HOW TO COMPLETE THIS TASK >> Give back the records below verbatim, please, but without a single image.

PROVIDED RECORDS >>

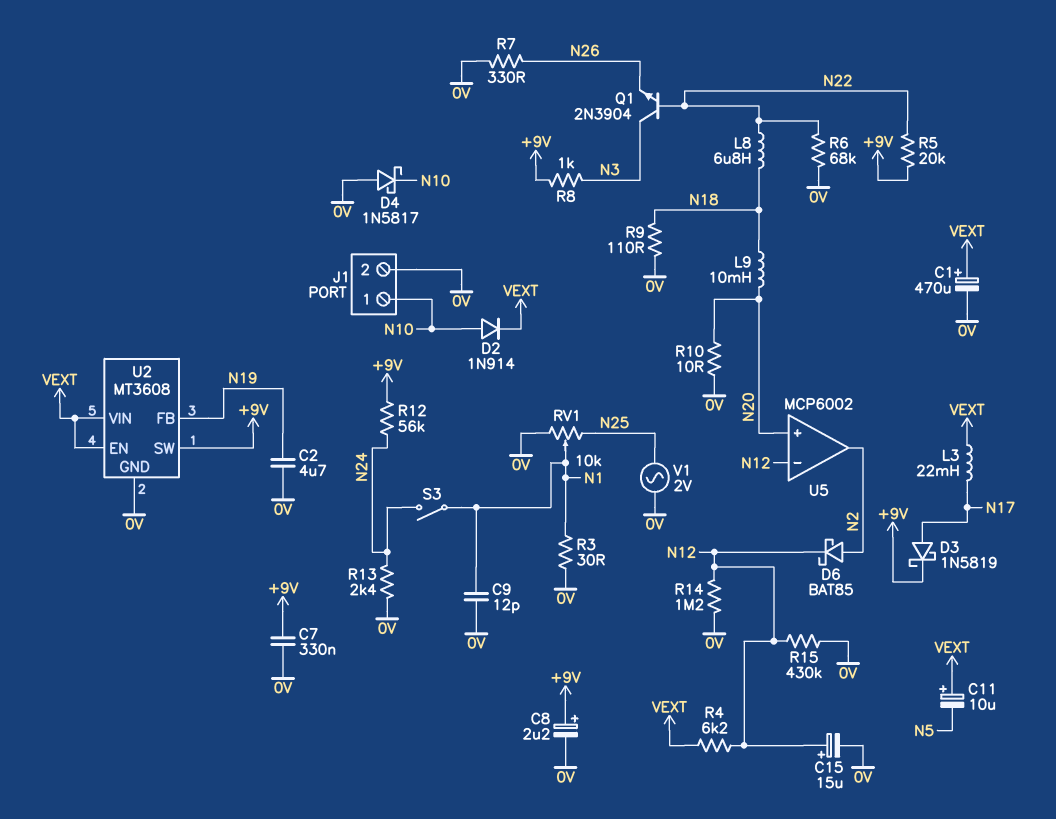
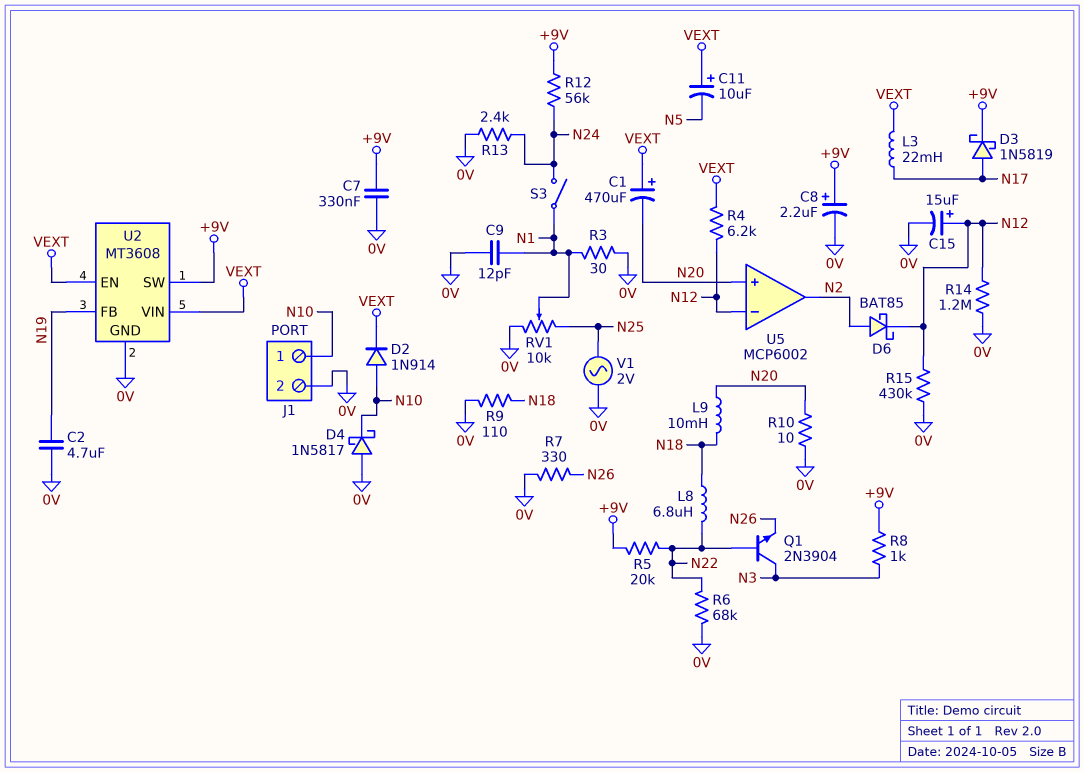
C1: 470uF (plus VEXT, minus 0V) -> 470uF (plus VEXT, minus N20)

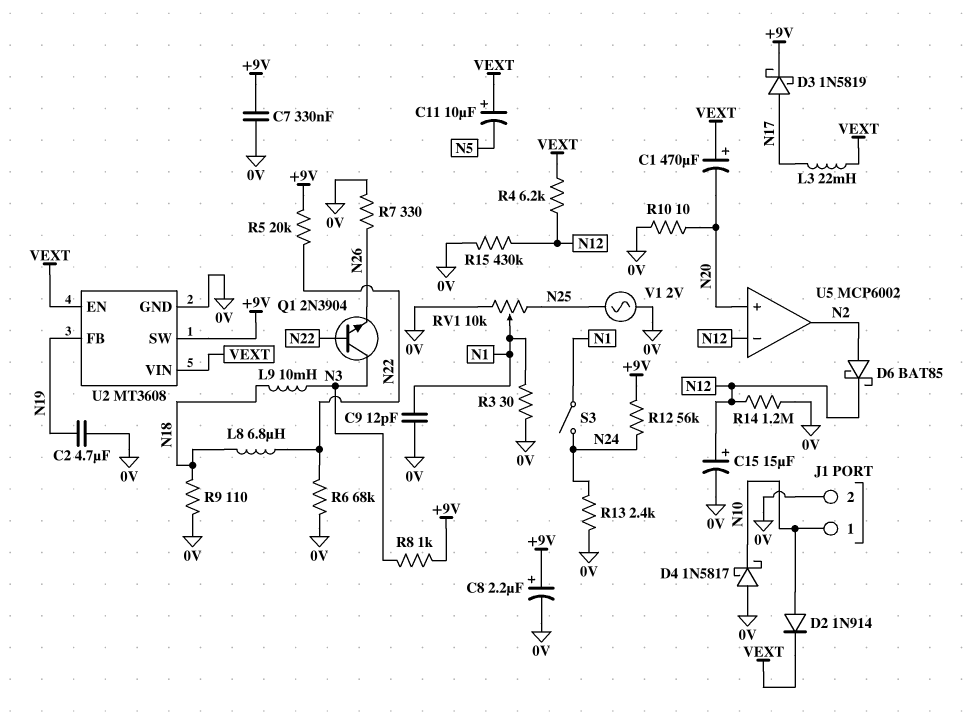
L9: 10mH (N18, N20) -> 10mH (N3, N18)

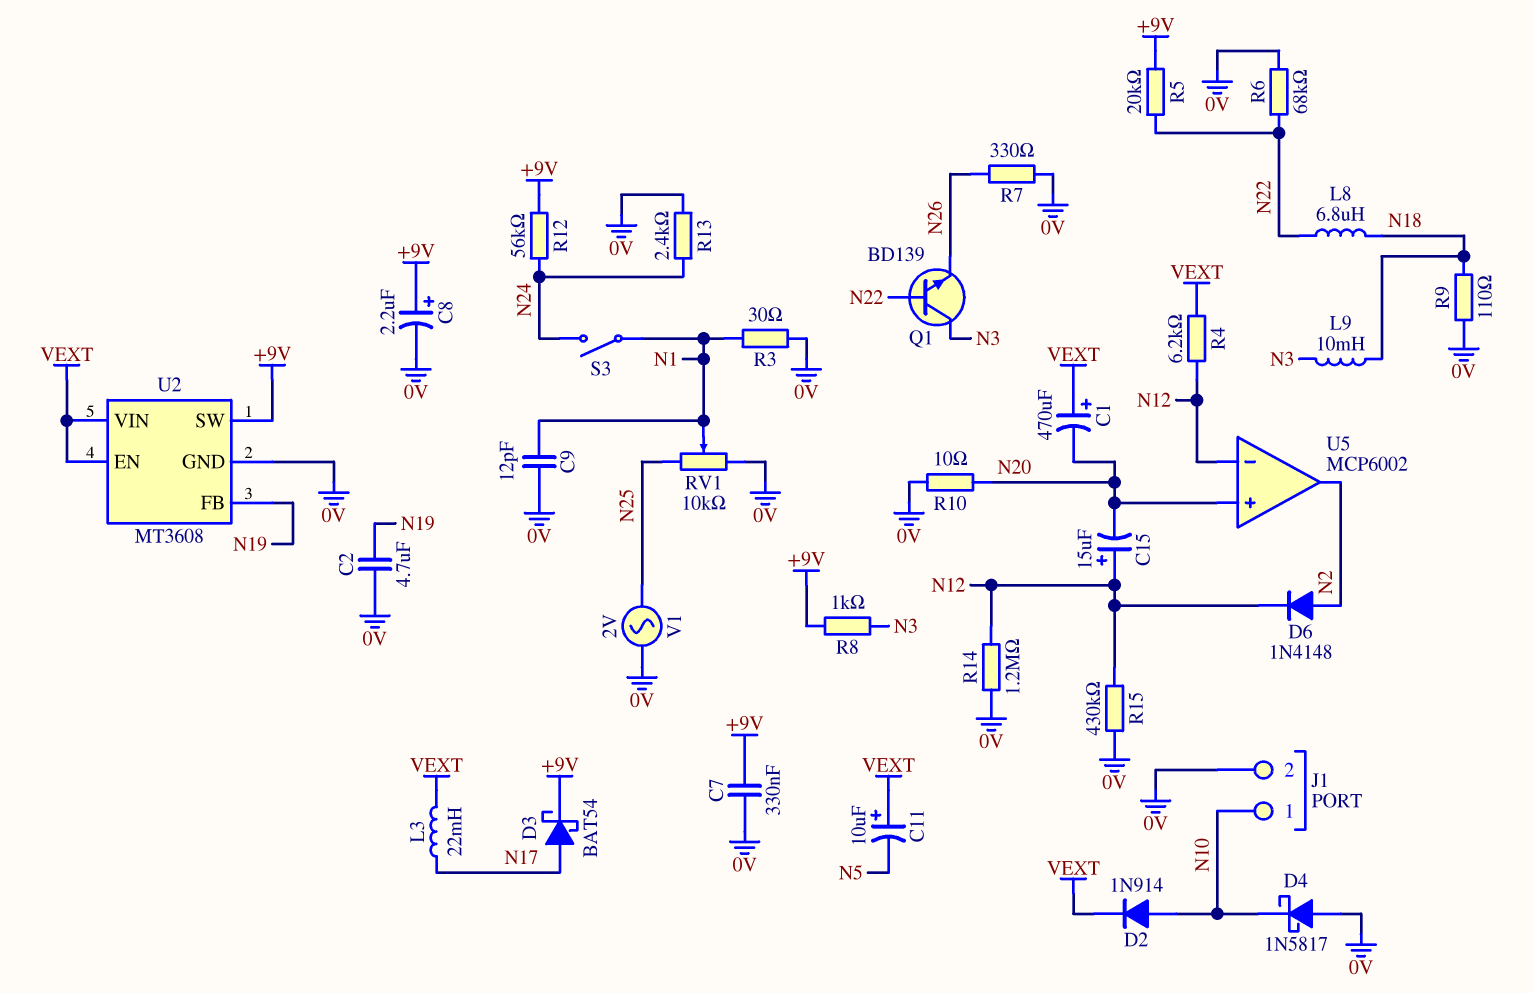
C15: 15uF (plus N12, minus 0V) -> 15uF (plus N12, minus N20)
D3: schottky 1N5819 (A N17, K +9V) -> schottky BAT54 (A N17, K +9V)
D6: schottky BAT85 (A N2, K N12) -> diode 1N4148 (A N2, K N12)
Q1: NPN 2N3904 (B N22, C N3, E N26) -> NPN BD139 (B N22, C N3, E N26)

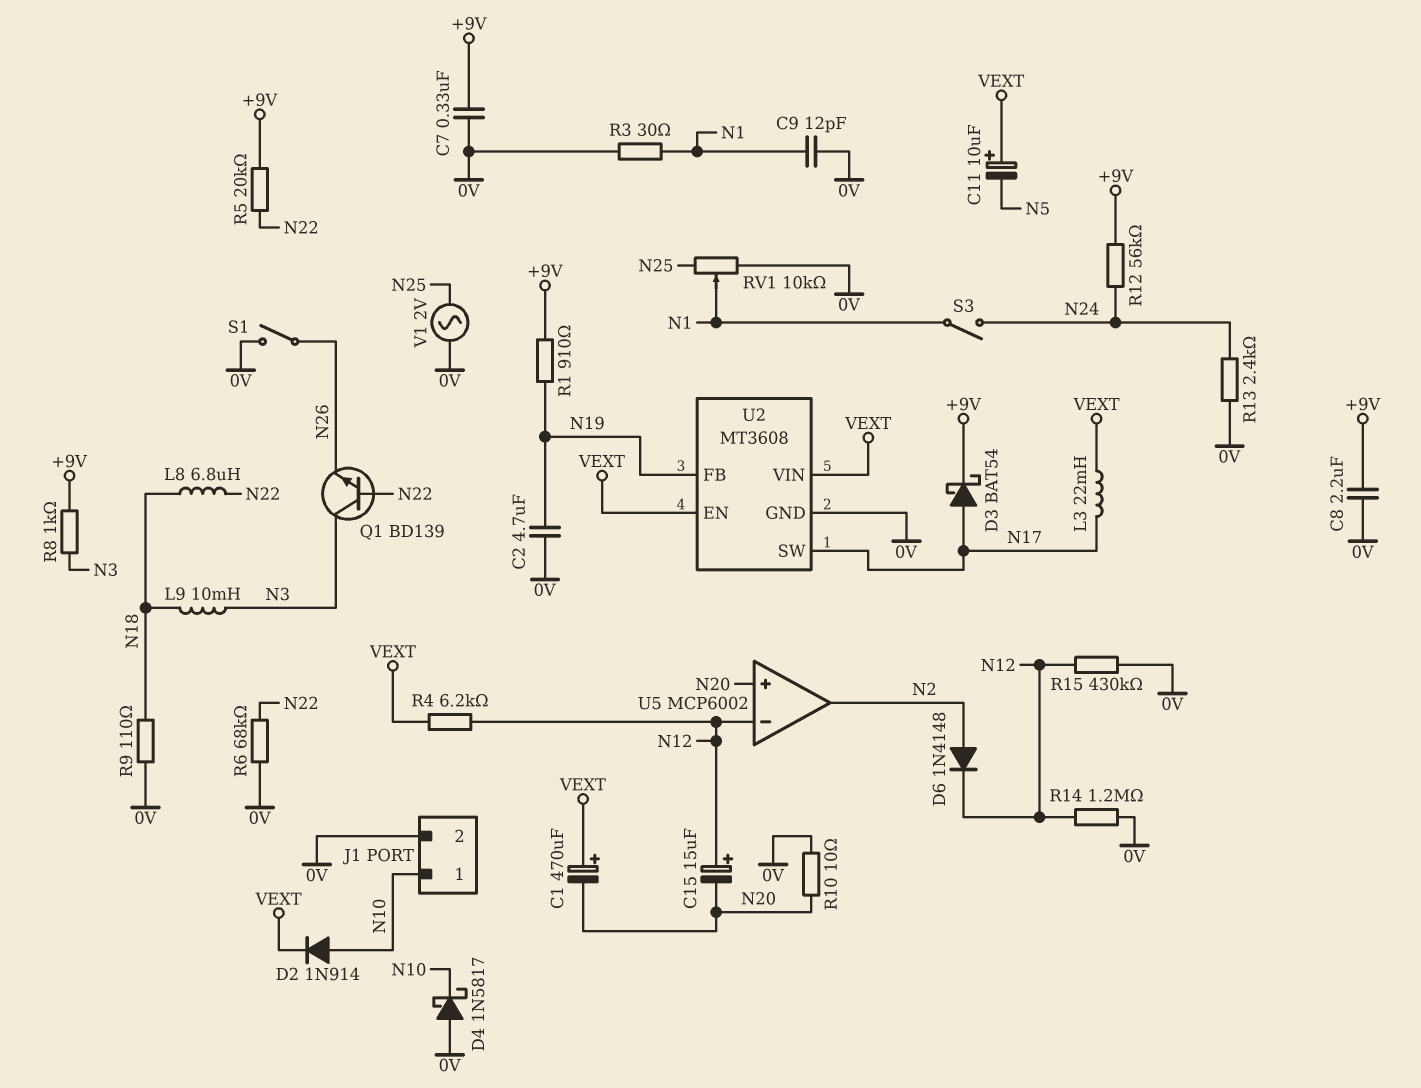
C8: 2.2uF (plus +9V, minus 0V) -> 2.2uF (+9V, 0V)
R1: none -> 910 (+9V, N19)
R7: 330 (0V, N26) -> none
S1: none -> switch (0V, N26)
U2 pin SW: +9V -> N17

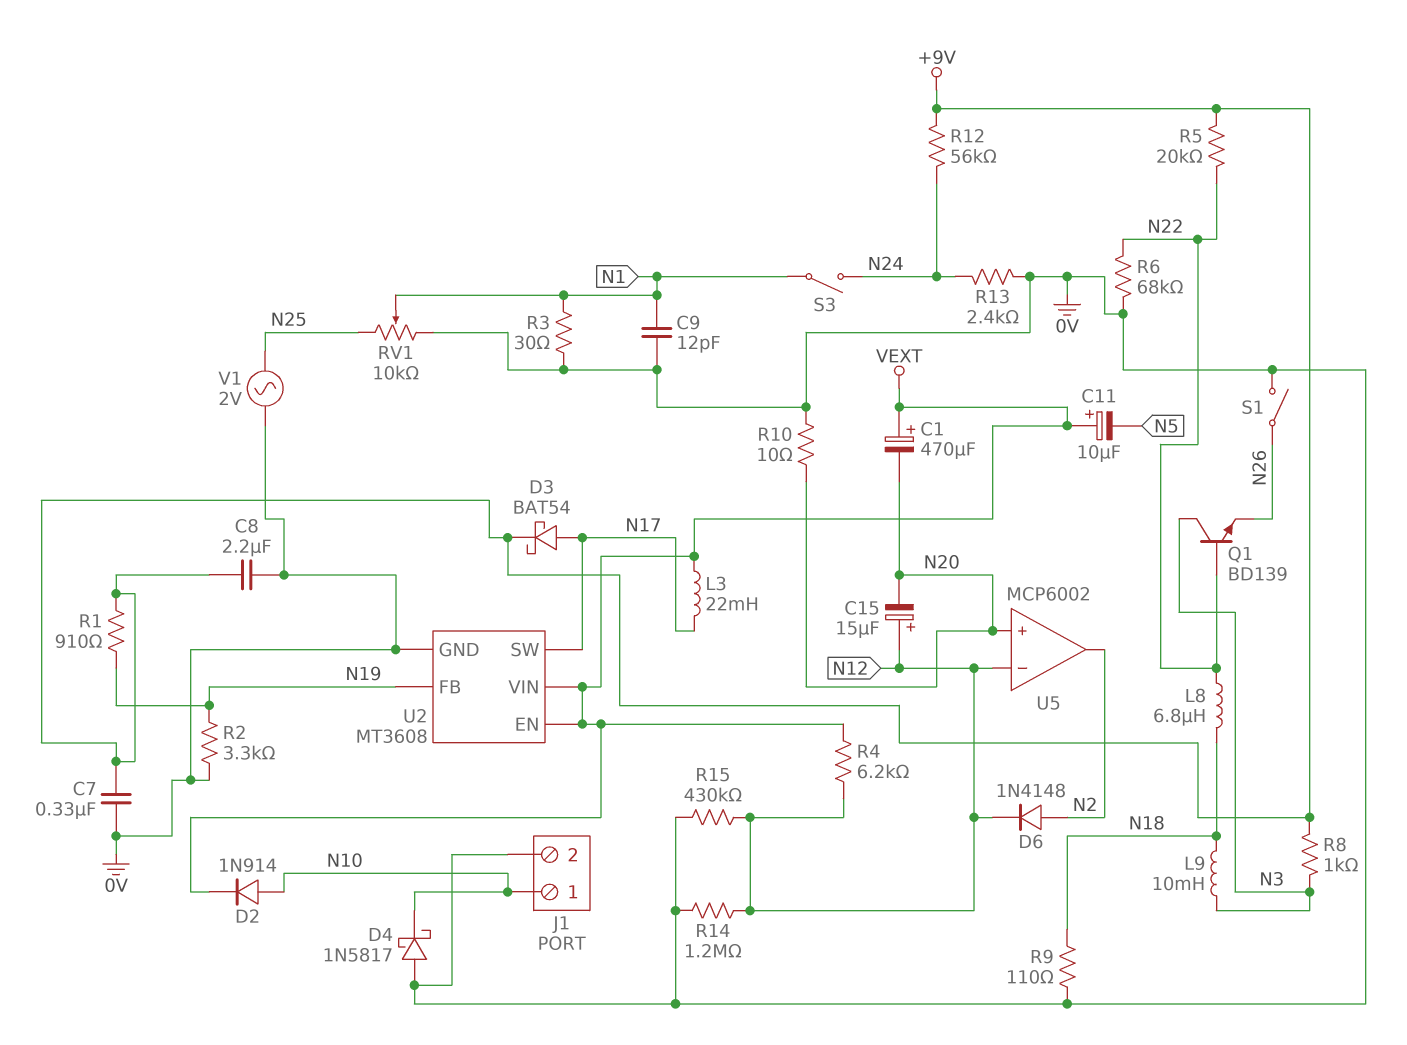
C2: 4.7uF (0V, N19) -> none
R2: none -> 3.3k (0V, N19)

ANSWER TO THE EXERCISE >>
C1: 470uF (plus VEXT, minus 0V) -> 470uF (plus VEXT, minus N20)

L9: 10mH (N18, N20) -> 10mH (N3, N18)

C15: 15uF (plus N12, minus 0V) -> 15uF (plus N12, minus N20)
D3: schottky 1N5819 (A N17, K +9V) -> schottky BAT54 (A N17, K +9V)
D6: schottky BAT85 (A N2, K N12) -> diode 1N4148 (A N2, K N12)
Q1: NPN 2N3904 (B N22, C N3, E N26) -> NPN BD139 (B N22, C N3, E N26)

C8: 2.2uF (plus +9V, minus 0V) -> 2.2uF (+9V, 0V)
R1: none -> 910 (+9V, N19)
R7: 330 (0V, N26) -> none
S1: none -> switch (0V, N26)
U2 pin SW: +9V -> N17

C2: 4.7uF (0V, N19) -> none
R2: none -> 3.3k (0V, N19)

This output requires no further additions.